_PROBLEM DESCRIPTION_.
When you find the line that contains "Q2: PMOS BSS84", restate it and all lines after it exactly, stopping at the end of the material.
----
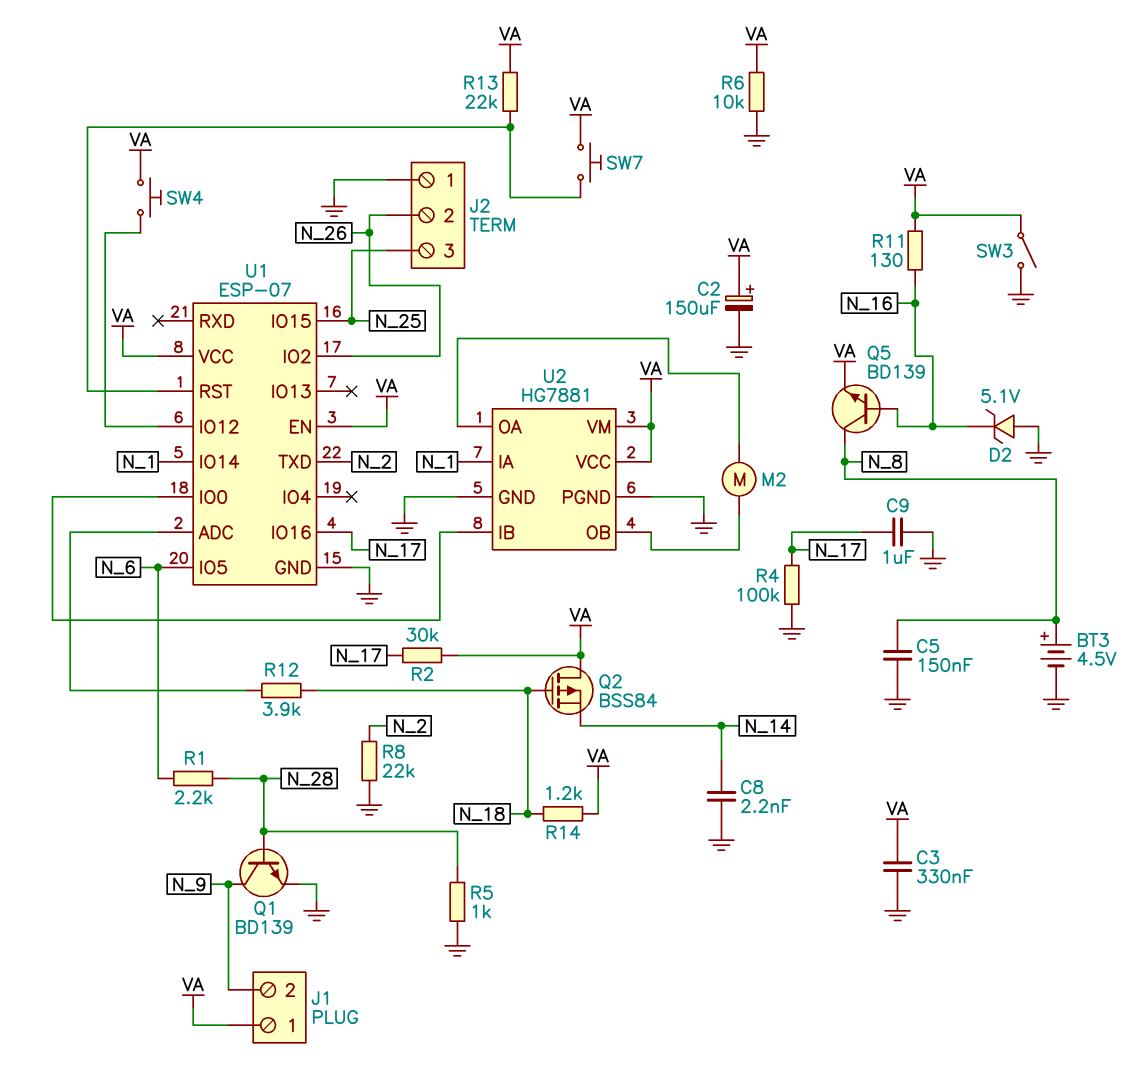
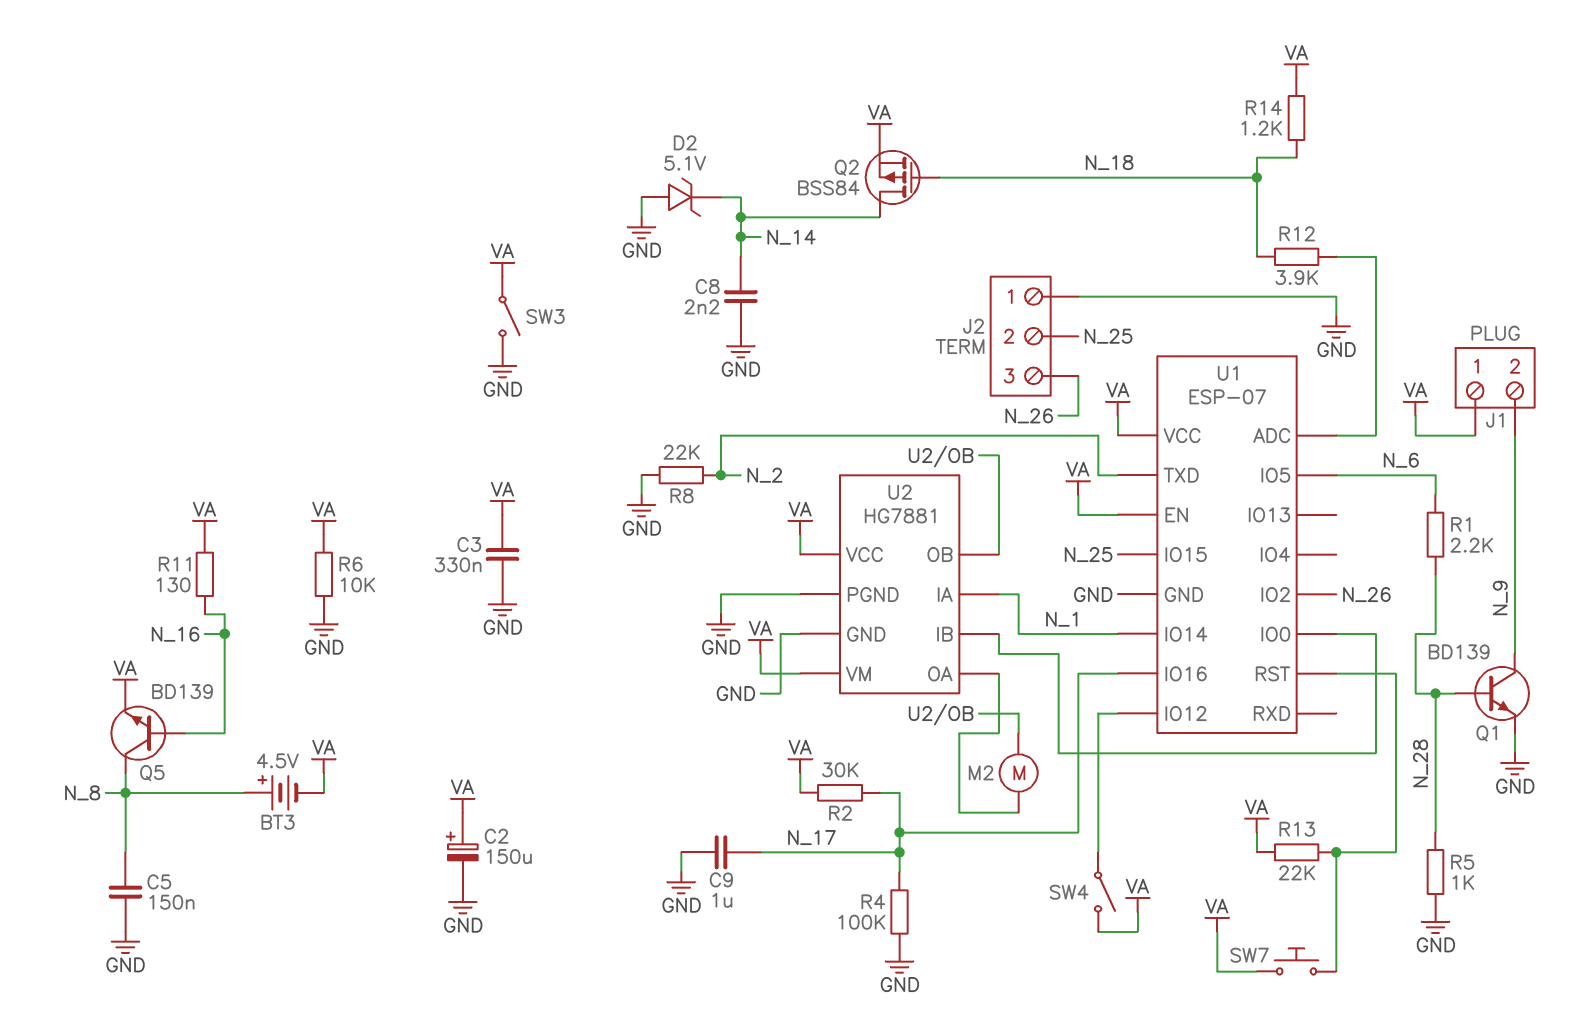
BT3: 4.5V (plus N_8, minus GND) -> 4.5V (plus N_8, minus VA)
D2: zener 5.1V (A GND, K N_16) -> zener 5.1V (A GND, K N_14)
J2 pin 2: N_26 -> N_25
J2 pin 3: N_25 -> N_26
Q2: PMOS BSS84 (G N_18, D VA, S N_14) -> PMOS BSS84 (G N_18, D N_14, S VA)
SW4: button (U1/IO12, VA) -> switch (U1/IO12, VA)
----
_RESPONSE BELOW_.
Q2: PMOS BSS84 (G N_18, D VA, S N_14) -> PMOS BSS84 (G N_18, D N_14, S VA)
SW4: button (U1/IO12, VA) -> switch (U1/IO12, VA)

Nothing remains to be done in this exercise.